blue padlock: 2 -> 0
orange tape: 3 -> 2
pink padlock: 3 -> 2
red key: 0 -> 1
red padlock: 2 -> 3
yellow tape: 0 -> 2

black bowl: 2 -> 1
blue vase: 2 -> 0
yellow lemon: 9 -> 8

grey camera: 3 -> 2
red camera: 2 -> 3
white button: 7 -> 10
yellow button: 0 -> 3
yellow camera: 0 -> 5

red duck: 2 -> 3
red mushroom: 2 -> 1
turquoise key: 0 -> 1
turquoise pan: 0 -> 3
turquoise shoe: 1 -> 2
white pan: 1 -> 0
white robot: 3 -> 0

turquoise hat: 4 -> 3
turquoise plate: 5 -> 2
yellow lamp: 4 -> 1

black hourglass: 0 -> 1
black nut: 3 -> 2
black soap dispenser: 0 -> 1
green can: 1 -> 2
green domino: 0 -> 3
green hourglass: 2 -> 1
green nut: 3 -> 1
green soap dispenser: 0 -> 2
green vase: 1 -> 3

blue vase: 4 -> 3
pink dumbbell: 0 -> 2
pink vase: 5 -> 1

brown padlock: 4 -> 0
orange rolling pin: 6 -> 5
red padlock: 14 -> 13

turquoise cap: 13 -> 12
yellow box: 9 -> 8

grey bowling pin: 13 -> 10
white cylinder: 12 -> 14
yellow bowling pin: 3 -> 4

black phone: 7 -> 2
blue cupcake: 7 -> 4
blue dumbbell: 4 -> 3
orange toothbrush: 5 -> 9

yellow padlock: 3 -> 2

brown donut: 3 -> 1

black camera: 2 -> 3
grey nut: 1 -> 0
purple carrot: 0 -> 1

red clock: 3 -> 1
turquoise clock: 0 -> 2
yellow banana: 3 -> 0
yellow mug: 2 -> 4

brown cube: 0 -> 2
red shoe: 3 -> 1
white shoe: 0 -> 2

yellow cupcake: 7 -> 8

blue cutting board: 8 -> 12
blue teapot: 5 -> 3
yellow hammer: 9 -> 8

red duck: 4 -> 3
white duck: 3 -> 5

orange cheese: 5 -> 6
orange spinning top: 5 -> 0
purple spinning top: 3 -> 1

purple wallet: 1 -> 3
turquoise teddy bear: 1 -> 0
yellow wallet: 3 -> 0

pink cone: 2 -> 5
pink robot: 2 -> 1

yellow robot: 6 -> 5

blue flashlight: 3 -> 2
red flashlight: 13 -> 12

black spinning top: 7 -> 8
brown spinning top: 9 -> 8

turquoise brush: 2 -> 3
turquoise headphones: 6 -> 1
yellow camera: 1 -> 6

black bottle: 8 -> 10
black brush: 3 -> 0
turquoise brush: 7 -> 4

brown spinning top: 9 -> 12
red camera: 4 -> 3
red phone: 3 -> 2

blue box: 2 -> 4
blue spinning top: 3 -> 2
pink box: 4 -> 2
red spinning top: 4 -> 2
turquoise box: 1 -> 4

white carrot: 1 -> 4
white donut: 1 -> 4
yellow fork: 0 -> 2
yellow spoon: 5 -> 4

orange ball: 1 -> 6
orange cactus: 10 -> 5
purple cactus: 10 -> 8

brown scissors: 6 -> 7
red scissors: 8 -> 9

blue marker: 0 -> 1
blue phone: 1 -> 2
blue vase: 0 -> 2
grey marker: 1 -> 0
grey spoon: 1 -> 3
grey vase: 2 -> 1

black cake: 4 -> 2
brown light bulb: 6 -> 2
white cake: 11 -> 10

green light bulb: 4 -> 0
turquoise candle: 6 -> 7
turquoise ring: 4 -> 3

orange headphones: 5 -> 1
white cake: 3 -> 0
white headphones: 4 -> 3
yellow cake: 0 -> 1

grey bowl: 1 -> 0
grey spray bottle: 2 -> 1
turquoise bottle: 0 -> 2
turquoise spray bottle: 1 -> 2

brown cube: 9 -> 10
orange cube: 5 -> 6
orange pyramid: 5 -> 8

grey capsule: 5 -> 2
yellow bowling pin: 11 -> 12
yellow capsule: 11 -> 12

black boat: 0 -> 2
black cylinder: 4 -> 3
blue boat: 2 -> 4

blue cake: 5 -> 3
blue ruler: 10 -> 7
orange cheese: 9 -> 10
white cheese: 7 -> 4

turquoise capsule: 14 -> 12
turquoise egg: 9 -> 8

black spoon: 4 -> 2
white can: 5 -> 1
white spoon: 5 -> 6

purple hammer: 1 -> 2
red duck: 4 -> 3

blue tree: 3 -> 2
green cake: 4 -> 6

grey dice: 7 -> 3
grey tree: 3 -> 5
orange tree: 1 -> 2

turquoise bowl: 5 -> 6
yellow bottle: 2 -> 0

__WORK ORDER__.
Starting at the line that contains "black cylinder: 4 -> 3" and stopping after the line that contains "orange tree: 1 -> 2", write out every line exactly as it appears above, and no other line.

__ANSWER FOR THIS EXERCISE__.
black cylinder: 4 -> 3
blue boat: 2 -> 4

blue cake: 5 -> 3
blue ruler: 10 -> 7
orange cheese: 9 -> 10
white cheese: 7 -> 4

turquoise capsule: 14 -> 12
turquoise egg: 9 -> 8

black spoon: 4 -> 2
white can: 5 -> 1
white spoon: 5 -> 6

purple hammer: 1 -> 2
red duck: 4 -> 3

blue tree: 3 -> 2
green cake: 4 -> 6

grey dice: 7 -> 3
grey tree: 3 -> 5
orange tree: 1 -> 2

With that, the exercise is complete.